**TASK**
Repeat exactly, and only, the lines from the one holding "BARO3 pin SDA: D2 -> D0" through the last line of the records below.

(Revision tracking records)
========================
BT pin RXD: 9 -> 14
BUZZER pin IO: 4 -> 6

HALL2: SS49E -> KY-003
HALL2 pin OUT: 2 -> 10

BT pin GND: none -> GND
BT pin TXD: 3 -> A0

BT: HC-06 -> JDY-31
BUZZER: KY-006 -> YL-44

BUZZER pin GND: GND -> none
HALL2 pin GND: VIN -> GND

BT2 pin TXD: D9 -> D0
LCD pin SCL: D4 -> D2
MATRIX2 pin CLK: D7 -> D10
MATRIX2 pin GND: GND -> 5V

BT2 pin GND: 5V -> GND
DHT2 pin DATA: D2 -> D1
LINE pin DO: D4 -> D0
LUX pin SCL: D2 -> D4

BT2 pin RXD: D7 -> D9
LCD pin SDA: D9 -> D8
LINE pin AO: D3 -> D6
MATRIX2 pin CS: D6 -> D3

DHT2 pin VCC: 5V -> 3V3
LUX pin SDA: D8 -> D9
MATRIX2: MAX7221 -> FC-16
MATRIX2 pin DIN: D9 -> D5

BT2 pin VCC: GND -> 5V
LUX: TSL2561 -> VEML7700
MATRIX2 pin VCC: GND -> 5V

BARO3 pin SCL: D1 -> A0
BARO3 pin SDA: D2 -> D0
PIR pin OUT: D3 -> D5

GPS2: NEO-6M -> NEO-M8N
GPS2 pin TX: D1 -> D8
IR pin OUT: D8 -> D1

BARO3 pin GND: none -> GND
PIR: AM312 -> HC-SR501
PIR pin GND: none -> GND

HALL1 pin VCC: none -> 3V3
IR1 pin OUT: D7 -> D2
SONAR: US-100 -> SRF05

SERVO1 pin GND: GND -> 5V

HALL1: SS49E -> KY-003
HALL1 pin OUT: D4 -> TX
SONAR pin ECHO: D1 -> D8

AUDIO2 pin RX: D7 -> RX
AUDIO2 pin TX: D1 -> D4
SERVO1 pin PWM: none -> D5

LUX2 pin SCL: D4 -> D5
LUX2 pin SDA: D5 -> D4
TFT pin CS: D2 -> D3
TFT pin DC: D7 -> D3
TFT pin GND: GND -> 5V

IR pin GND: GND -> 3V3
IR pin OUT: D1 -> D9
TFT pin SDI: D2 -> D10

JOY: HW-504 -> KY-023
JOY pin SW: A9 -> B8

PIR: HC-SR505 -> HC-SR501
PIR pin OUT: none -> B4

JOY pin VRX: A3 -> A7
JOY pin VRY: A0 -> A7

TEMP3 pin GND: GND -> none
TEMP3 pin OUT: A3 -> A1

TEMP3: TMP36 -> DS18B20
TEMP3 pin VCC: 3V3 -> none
========================
**REPLY TO THE TASK**
BARO3 pin SDA: D2 -> D0
PIR pin OUT: D3 -> D5

GPS2: NEO-6M -> NEO-M8N
GPS2 pin TX: D1 -> D8
IR pin OUT: D8 -> D1

BARO3 pin GND: none -> GND
PIR: AM312 -> HC-SR501
PIR pin GND: none -> GND

HALL1 pin VCC: none -> 3V3
IR1 pin OUT: D7 -> D2
SONAR: US-100 -> SRF05

SERVO1 pin GND: GND -> 5V

HALL1: SS49E -> KY-003
HALL1 pin OUT: D4 -> TX
SONAR pin ECHO: D1 -> D8

AUDIO2 pin RX: D7 -> RX
AUDIO2 pin TX: D1 -> D4
SERVO1 pin PWM: none -> D5

LUX2 pin SCL: D4 -> D5
LUX2 pin SDA: D5 -> D4
TFT pin CS: D2 -> D3
TFT pin DC: D7 -> D3
TFT pin GND: GND -> 5V

IR pin GND: GND -> 3V3
IR pin OUT: D1 -> D9
TFT pin SDI: D2 -> D10

JOY: HW-504 -> KY-023
JOY pin SW: A9 -> B8

PIR: HC-SR505 -> HC-SR501
PIR pin OUT: none -> B4

JOY pin VRX: A3 -> A7
JOY pin VRY: A0 -> A7

TEMP3 pin GND: GND -> none
TEMP3 pin OUT: A3 -> A1

TEMP3: TMP36 -> DS18B20
TEMP3 pin VCC: 3V3 -> none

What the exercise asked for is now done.